_SUPPLIED DATA_
-- -- --
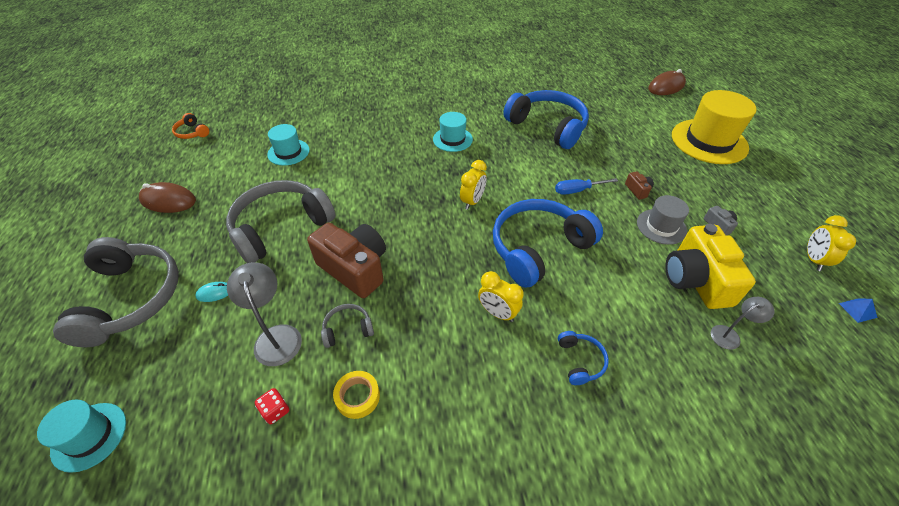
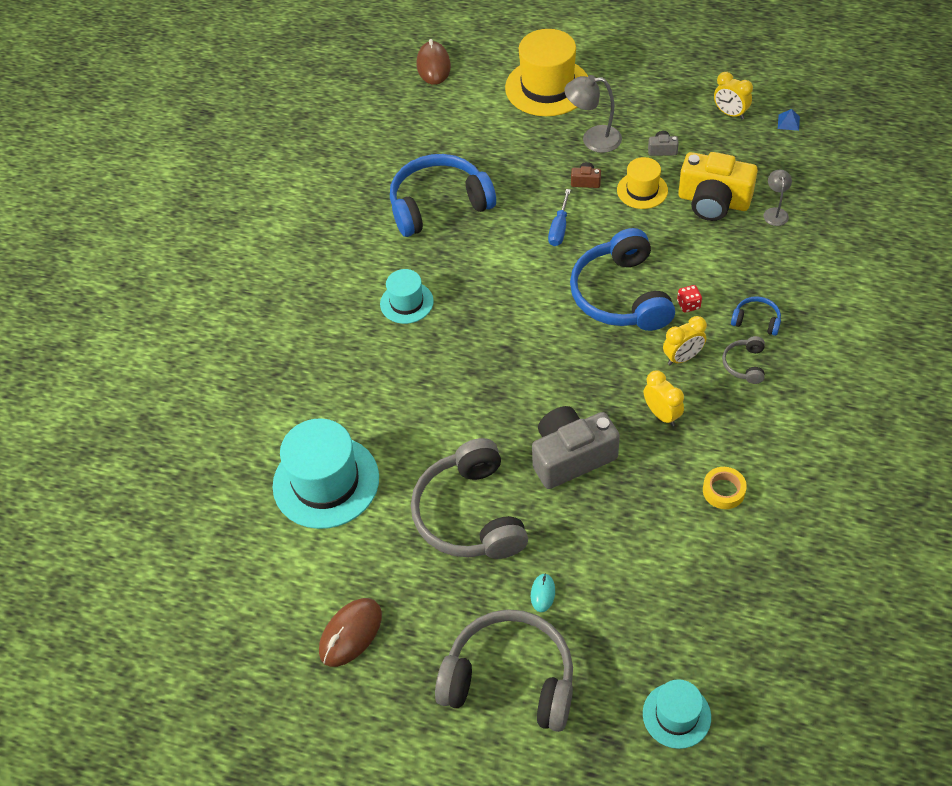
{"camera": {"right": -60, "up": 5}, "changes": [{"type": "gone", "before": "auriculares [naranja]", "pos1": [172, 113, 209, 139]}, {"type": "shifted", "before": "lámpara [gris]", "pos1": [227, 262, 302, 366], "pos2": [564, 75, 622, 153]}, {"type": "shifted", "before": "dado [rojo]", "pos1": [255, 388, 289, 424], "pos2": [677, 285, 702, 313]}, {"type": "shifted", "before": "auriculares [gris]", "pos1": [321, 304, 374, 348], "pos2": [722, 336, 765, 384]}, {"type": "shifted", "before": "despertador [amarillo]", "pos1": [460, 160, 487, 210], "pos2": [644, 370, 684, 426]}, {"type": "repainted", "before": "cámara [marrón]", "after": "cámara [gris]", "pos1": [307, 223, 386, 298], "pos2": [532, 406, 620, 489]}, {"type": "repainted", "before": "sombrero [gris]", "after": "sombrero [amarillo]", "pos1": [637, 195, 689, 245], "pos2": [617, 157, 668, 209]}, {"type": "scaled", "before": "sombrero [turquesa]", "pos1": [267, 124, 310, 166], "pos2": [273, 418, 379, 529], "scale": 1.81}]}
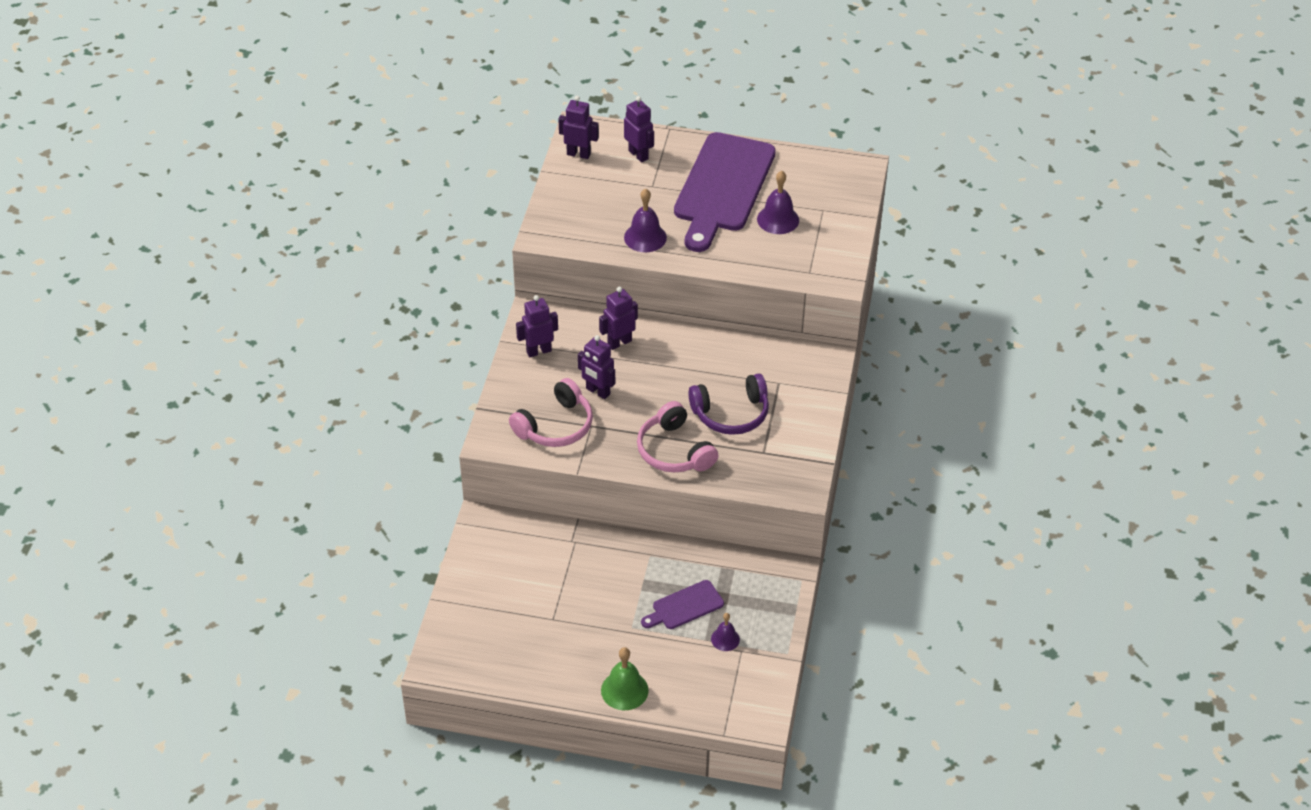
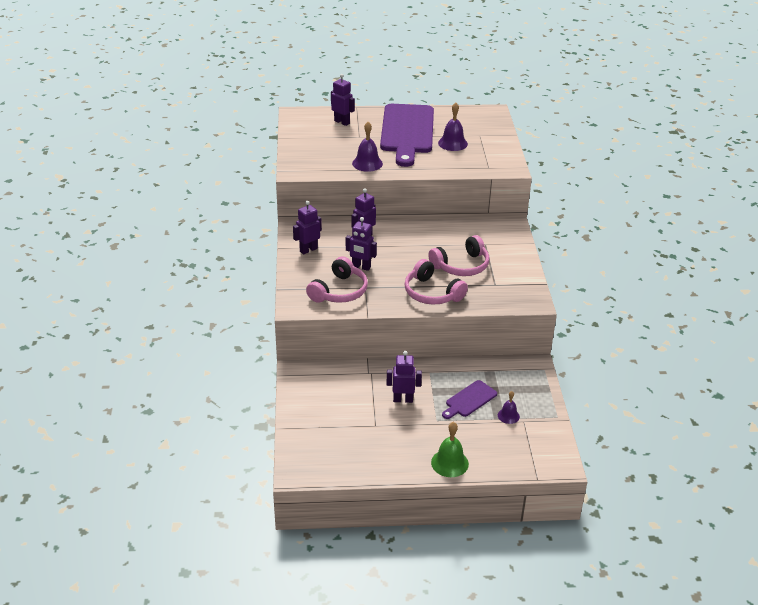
{"camera": {"right": -15, "up": -10}, "changes": [{"type": "shifted", "before": "robot [morado]", "pos1": [558, 96, 599, 159], "pos2": [386, 351, 422, 403]}, {"type": "repainted", "before": "auriculares [morado]", "after": "auriculares [rosa]", "pos1": [688, 373, 769, 435], "pos2": [428, 235, 489, 276]}]}
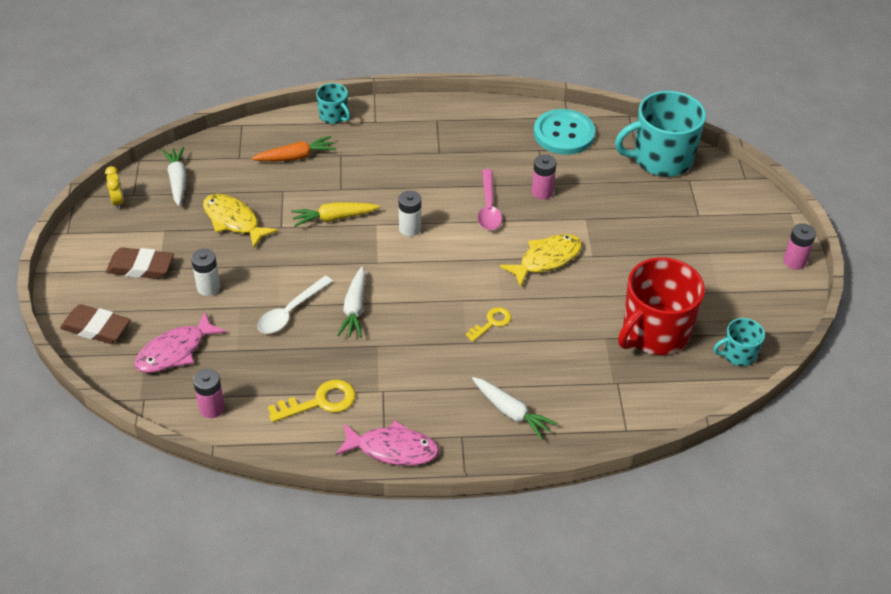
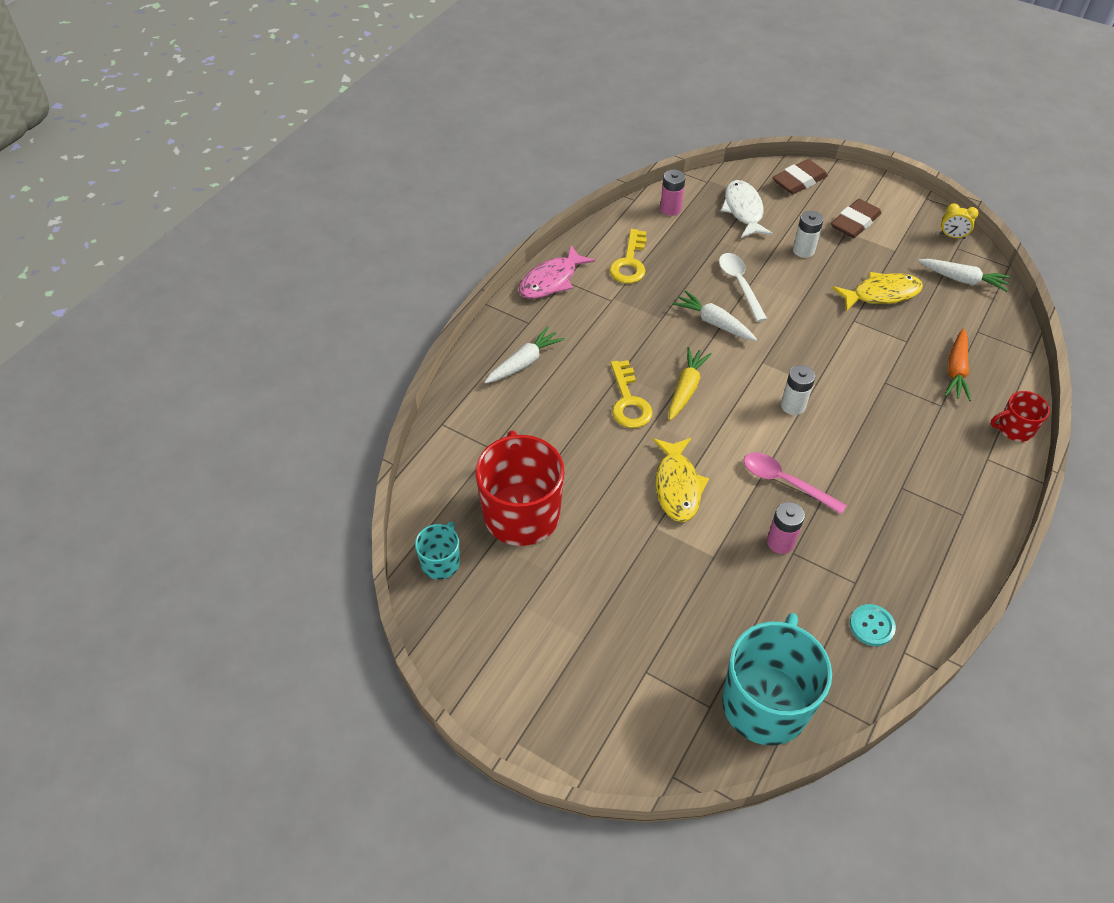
{"camera": {"right": 125, "up": 5}, "changes": [{"type": "gone", "before": "pila [rosa]", "pos1": [784, 223, 816, 270]}, {"type": "shifted", "before": "zanahoria [amarillo]", "pos1": [291, 202, 380, 227], "pos2": [669, 347, 712, 421]}, {"type": "repainted", "before": "pez [rosa]", "after": "pez [blanco]", "pos1": [134, 312, 226, 373], "pos2": [721, 180, 773, 238]}, {"type": "repainted", "before": "taza [turquesa]", "after": "taza [rojo]", "pos1": [316, 83, 350, 124], "pos2": [991, 391, 1050, 442]}, {"type": "rotated", "before": "zanahoria [blanco]", "pos1": [472, 377, 558, 440], "pos2": [485, 326, 564, 384], "turn": 150}, {"type": "scaled", "before": "llave [amarillo]", "pos1": [466, 307, 511, 342], "pos2": [611, 360, 653, 428], "scale": 1.55}, {"type": "scaled", "before": "botón [turquesa]", "pos1": [534, 109, 595, 155], "pos2": [850, 604, 896, 646], "scale": 0.51}]}
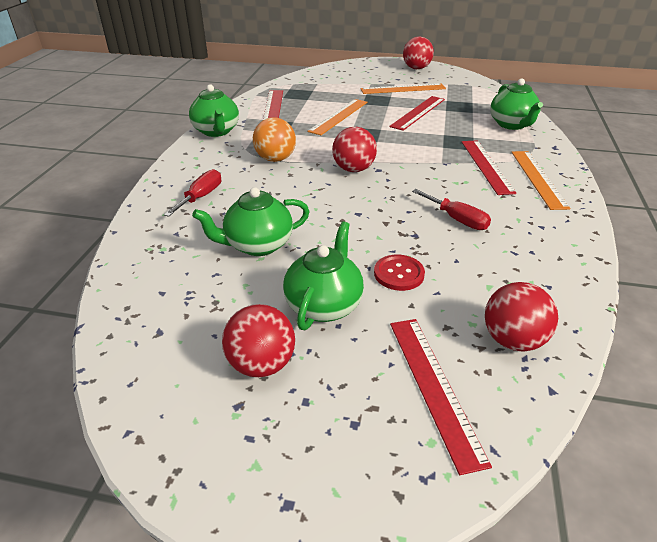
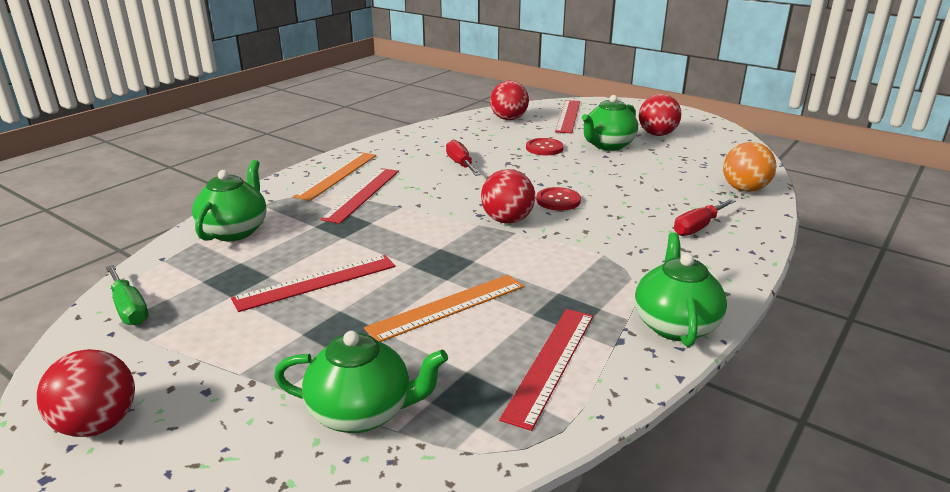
{"camera": {"right": -155, "up": -10}, "changes": [{"type": "gone", "before": "regla [naranja]", "pos1": [361, 83, 446, 94]}, {"type": "new", "after": "destornillador [verde]", "pos2": [106, 265, 149, 325]}, {"type": "new", "after": "botón [rojo]", "pos2": [536, 187, 581, 211]}, {"type": "shifted", "before": "tetera [verde]", "pos1": [192, 187, 310, 256], "pos2": [274, 331, 448, 433]}, {"type": "shifted", "before": "pelota [naranja]", "pos1": [253, 117, 296, 162], "pos2": [723, 142, 777, 192]}]}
-- -- --
_WHAT THIS TASK INVOLVES_
Please write out all the data word for word, but keep every picture out.

_OUTPUT FOR THIS TASK_
{"camera": {"right": -60, "up": 5}, "changes": [{"type": "gone", "before": "auriculares [naranja]", "pos1": [172, 113, 209, 139]}, {"type": "shifted", "before": "lámpara [gris]", "pos1": [227, 262, 302, 366], "pos2": [564, 75, 622, 153]}, {"type": "shifted", "before": "dado [rojo]", "pos1": [255, 388, 289, 424], "pos2": [677, 285, 702, 313]}, {"type": "shifted", "before": "auriculares [gris]", "pos1": [321, 304, 374, 348], "pos2": [722, 336, 765, 384]}, {"type": "shifted", "before": "despertador [amarillo]", "pos1": [460, 160, 487, 210], "pos2": [644, 370, 684, 426]}, {"type": "repainted", "before": "cámara [marrón]", "after": "cámara [gris]", "pos1": [307, 223, 386, 298], "pos2": [532, 406, 620, 489]}, {"type": "repainted", "before": "sombrero [gris]", "after": "sombrero [amarillo]", "pos1": [637, 195, 689, 245], "pos2": [617, 157, 668, 209]}, {"type": "scaled", "before": "sombrero [turquesa]", "pos1": [267, 124, 310, 166], "pos2": [273, 418, 379, 529], "scale": 1.81}]}
{"camera": {"right": -15, "up": -10}, "changes": [{"type": "shifted", "before": "robot [morado]", "pos1": [558, 96, 599, 159], "pos2": [386, 351, 422, 403]}, {"type": "repainted", "before": "auriculares [morado]", "after": "auriculares [rosa]", "pos1": [688, 373, 769, 435], "pos2": [428, 235, 489, 276]}]}
{"camera": {"right": 125, "up": 5}, "changes": [{"type": "gone", "before": "pila [rosa]", "pos1": [784, 223, 816, 270]}, {"type": "shifted", "before": "zanahoria [amarillo]", "pos1": [291, 202, 380, 227], "pos2": [669, 347, 712, 421]}, {"type": "repainted", "before": "pez [rosa]", "after": "pez [blanco]", "pos1": [134, 312, 226, 373], "pos2": [721, 180, 773, 238]}, {"type": "repainted", "before": "taza [turquesa]", "after": "taza [rojo]", "pos1": [316, 83, 350, 124], "pos2": [991, 391, 1050, 442]}, {"type": "rotated", "before": "zanahoria [blanco]", "pos1": [472, 377, 558, 440], "pos2": [485, 326, 564, 384], "turn": 150}, {"type": "scaled", "before": "llave [amarillo]", "pos1": [466, 307, 511, 342], "pos2": [611, 360, 653, 428], "scale": 1.55}, {"type": "scaled", "before": "botón [turquesa]", "pos1": [534, 109, 595, 155], "pos2": [850, 604, 896, 646], "scale": 0.51}]}
{"camera": {"right": -155, "up": -10}, "changes": [{"type": "gone", "before": "regla [naranja]", "pos1": [361, 83, 446, 94]}, {"type": "new", "after": "destornillador [verde]", "pos2": [106, 265, 149, 325]}, {"type": "new", "after": "botón [rojo]", "pos2": [536, 187, 581, 211]}, {"type": "shifted", "before": "tetera [verde]", "pos1": [192, 187, 310, 256], "pos2": [274, 331, 448, 433]}, {"type": "shifted", "before": "pelota [naranja]", "pos1": [253, 117, 296, 162], "pos2": [723, 142, 777, 192]}]}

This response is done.